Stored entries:
:::::

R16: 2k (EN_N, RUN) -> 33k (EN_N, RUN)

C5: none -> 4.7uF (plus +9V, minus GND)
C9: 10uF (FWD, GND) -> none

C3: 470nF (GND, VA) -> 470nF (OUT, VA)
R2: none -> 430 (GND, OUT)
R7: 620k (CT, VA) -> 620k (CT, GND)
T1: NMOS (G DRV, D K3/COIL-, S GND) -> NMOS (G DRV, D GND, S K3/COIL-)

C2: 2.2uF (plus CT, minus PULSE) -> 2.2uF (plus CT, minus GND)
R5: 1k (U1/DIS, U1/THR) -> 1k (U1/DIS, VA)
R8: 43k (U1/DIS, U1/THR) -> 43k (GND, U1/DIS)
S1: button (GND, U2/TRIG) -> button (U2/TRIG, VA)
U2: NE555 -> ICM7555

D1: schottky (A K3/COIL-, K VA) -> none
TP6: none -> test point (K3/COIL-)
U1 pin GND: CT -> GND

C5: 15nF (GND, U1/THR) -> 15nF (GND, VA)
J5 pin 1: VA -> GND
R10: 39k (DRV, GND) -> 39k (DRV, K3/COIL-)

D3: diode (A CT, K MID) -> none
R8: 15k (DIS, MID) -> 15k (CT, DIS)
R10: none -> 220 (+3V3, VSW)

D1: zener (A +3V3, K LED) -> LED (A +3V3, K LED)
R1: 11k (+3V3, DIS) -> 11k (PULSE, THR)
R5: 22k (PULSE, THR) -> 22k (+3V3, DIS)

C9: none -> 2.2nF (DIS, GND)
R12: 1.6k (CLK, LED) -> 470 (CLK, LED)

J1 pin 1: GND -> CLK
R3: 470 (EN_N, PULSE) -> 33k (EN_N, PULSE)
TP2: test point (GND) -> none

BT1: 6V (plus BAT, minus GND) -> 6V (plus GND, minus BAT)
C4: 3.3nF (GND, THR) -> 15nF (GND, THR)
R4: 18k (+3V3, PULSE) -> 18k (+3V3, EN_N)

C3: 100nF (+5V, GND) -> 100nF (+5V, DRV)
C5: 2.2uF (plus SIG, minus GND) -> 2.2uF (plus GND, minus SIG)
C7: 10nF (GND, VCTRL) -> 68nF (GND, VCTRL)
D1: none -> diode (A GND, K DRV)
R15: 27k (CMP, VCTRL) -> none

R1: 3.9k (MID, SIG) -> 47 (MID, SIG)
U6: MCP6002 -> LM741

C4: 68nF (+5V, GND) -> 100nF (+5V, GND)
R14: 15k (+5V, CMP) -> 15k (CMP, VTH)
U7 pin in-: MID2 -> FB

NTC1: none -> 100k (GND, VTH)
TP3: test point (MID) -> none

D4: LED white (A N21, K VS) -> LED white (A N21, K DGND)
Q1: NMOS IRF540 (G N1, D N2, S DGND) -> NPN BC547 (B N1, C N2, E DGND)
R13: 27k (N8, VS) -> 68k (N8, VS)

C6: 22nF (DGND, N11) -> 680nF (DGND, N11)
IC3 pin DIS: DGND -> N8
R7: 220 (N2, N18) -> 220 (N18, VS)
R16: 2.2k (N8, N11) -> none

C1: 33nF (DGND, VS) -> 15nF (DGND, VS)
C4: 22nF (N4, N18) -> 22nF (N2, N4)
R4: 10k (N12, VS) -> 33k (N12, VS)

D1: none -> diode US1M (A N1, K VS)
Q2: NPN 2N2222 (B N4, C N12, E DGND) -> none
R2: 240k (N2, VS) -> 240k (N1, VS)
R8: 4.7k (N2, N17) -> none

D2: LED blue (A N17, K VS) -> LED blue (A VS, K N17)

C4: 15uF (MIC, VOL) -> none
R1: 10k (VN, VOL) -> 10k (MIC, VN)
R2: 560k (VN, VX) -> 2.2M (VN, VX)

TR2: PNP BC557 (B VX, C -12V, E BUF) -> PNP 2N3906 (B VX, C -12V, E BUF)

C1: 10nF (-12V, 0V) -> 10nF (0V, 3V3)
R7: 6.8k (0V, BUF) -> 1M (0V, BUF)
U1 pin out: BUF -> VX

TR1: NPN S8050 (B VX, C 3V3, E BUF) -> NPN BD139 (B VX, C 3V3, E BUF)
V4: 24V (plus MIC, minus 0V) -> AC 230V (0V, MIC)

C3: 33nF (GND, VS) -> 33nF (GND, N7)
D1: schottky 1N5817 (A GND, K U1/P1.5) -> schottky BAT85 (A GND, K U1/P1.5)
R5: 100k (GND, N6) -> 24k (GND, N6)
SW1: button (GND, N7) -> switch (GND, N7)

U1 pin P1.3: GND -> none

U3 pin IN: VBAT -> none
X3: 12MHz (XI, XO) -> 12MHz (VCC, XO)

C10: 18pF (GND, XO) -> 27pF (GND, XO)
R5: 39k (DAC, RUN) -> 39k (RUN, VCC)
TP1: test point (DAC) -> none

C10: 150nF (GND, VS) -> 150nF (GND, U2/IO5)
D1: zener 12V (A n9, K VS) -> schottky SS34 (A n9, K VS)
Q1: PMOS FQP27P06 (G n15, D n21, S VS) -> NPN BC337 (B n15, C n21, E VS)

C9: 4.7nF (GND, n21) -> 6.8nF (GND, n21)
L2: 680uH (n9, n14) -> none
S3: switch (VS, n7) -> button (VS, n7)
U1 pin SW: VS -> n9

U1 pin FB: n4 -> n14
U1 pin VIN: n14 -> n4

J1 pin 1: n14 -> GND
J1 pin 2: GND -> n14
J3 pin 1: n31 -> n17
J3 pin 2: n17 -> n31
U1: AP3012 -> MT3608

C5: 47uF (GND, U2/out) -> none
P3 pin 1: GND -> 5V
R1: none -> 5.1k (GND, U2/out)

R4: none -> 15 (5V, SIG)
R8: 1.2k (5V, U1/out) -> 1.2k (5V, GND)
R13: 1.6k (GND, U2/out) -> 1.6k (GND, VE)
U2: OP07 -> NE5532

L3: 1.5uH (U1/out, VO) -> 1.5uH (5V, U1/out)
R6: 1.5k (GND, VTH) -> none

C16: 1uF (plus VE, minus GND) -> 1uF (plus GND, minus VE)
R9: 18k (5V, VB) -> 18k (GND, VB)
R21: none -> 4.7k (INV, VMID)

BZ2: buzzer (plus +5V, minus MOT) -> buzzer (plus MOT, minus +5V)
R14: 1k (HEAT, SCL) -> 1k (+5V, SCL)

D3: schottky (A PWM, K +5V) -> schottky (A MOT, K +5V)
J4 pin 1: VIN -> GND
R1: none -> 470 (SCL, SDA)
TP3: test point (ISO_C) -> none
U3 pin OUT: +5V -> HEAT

:::::

Work request. Print, without alteration, only the lines above between the one holding "R8: 4.7k (N2, N17) -> none" and the one holding "U1: AP3012 -> MT3608", inclusive.

Reply to the exercise.
R8: 4.7k (N2, N17) -> none

D2: LED blue (A N17, K VS) -> LED blue (A VS, K N17)

C4: 15uF (MIC, VOL) -> none
R1: 10k (VN, VOL) -> 10k (MIC, VN)
R2: 560k (VN, VX) -> 2.2M (VN, VX)

TR2: PNP BC557 (B VX, C -12V, E BUF) -> PNP 2N3906 (B VX, C -12V, E BUF)

C1: 10nF (-12V, 0V) -> 10nF (0V, 3V3)
R7: 6.8k (0V, BUF) -> 1M (0V, BUF)
U1 pin out: BUF -> VX

TR1: NPN S8050 (B VX, C 3V3, E BUF) -> NPN BD139 (B VX, C 3V3, E BUF)
V4: 24V (plus MIC, minus 0V) -> AC 230V (0V, MIC)

C3: 33nF (GND, VS) -> 33nF (GND, N7)
D1: schottky 1N5817 (A GND, K U1/P1.5) -> schottky BAT85 (A GND, K U1/P1.5)
R5: 100k (GND, N6) -> 24k (GND, N6)
SW1: button (GND, N7) -> switch (GND, N7)

U1 pin P1.3: GND -> none

U3 pin IN: VBAT -> none
X3: 12MHz (XI, XO) -> 12MHz (VCC, XO)

C10: 18pF (GND, XO) -> 27pF (GND, XO)
R5: 39k (DAC, RUN) -> 39k (RUN, VCC)
TP1: test point (DAC) -> none

C10: 150nF (GND, VS) -> 150nF (GND, U2/IO5)
D1: zener 12V (A n9, K VS) -> schottky SS34 (A n9, K VS)
Q1: PMOS FQP27P06 (G n15, D n21, S VS) -> NPN BC337 (B n15, C n21, E VS)

C9: 4.7nF (GND, n21) -> 6.8nF (GND, n21)
L2: 680uH (n9, n14) -> none
S3: switch (VS, n7) -> button (VS, n7)
U1 pin SW: VS -> n9

U1 pin FB: n4 -> n14
U1 pin VIN: n14 -> n4

J1 pin 1: n14 -> GND
J1 pin 2: GND -> n14
J3 pin 1: n31 -> n17
J3 pin 2: n17 -> n31
U1: AP3012 -> MT3608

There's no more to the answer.